Change detection data:
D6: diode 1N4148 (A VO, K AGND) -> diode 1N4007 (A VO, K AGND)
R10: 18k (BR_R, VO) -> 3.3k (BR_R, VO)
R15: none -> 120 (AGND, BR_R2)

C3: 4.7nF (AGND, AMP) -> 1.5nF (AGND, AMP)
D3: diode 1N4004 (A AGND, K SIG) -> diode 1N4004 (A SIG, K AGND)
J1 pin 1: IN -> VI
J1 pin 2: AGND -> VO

= Exercise prompt =
Determine the number of lines in the preceding data that contain the word "diode". Reply with that number only.

= Problem solution =
2